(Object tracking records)
◆ ◆ ◆ ◆ ◆ ◆ ◆

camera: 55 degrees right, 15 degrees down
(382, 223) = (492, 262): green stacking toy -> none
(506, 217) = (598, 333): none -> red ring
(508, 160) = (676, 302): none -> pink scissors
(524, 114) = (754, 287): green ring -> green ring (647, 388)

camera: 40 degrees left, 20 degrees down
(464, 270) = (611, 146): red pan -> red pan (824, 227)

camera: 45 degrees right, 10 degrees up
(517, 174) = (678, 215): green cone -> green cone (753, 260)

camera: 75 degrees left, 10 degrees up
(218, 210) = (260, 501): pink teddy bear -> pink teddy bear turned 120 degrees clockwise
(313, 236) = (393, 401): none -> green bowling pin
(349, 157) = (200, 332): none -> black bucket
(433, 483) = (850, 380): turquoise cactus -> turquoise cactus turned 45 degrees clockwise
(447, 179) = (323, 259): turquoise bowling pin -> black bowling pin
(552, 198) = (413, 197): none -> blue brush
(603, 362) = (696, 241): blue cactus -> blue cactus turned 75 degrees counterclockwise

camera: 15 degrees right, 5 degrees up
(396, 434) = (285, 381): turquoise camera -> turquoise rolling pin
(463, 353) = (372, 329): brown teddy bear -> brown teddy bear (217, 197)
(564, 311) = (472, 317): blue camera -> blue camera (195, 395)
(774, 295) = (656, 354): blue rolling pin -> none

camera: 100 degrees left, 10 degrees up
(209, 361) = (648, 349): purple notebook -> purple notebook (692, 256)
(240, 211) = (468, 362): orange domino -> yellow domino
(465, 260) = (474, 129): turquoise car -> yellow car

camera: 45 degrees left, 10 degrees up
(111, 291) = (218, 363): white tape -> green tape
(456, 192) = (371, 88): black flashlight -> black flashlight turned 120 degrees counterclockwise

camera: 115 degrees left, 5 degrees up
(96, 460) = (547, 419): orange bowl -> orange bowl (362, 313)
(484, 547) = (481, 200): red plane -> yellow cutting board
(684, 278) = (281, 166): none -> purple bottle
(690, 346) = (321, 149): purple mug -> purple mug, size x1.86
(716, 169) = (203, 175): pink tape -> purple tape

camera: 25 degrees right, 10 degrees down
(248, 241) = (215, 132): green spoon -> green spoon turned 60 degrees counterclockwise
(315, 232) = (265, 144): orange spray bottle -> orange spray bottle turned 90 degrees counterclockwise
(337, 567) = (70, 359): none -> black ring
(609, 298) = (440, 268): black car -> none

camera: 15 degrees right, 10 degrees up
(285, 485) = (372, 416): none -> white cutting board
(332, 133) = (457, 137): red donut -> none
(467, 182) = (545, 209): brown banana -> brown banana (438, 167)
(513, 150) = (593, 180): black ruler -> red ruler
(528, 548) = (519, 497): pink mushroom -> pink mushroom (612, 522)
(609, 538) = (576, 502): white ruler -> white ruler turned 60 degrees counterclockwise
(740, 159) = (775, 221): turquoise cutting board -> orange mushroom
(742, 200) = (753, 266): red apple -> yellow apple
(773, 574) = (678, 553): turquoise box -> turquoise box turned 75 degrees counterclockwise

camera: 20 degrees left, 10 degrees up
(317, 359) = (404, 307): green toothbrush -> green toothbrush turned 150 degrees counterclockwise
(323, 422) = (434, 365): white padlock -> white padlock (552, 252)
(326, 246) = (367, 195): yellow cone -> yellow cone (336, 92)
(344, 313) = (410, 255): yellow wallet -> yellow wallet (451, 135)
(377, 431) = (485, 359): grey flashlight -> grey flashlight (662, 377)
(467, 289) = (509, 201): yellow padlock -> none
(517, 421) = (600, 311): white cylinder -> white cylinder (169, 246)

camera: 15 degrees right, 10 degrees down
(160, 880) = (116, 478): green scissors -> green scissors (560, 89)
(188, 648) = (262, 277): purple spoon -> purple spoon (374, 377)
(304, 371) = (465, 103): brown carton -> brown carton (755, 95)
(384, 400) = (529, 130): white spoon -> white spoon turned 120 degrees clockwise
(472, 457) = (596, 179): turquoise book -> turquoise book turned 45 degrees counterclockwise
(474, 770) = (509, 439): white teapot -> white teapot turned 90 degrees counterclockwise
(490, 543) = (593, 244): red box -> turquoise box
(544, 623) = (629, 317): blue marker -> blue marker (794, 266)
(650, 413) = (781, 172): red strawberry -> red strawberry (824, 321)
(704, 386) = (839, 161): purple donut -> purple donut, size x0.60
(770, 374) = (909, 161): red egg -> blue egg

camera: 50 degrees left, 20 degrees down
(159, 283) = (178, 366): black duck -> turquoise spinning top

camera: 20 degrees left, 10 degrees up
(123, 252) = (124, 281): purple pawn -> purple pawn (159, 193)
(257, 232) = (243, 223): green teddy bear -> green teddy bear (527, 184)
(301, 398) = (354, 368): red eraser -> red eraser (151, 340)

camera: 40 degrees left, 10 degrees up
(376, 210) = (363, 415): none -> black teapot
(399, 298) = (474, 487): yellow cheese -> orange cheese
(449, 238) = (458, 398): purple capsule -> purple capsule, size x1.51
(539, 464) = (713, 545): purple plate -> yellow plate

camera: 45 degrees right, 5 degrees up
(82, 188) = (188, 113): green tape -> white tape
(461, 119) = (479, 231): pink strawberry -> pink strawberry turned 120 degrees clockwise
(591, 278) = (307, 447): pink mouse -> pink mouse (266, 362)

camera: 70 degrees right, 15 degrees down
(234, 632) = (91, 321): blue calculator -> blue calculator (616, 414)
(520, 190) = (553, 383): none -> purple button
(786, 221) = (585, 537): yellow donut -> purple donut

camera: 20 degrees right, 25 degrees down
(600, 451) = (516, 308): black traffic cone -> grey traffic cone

◆ ◆ ◆ ◆ ◆ ◆ ◆

Try it
Find all lines holding the word "pink" in the records above and copy them.

Written solution
(508, 160) = (676, 302): none -> pink scissors
(218, 210) = (260, 501): pink teddy bear -> pink teddy bear turned 120 degrees clockwise
(716, 169) = (203, 175): pink tape -> purple tape
(528, 548) = (519, 497): pink mushroom -> pink mushroom (612, 522)
(461, 119) = (479, 231): pink strawberry -> pink strawberry turned 120 degrees clockwise
(591, 278) = (307, 447): pink mouse -> pink mouse (266, 362)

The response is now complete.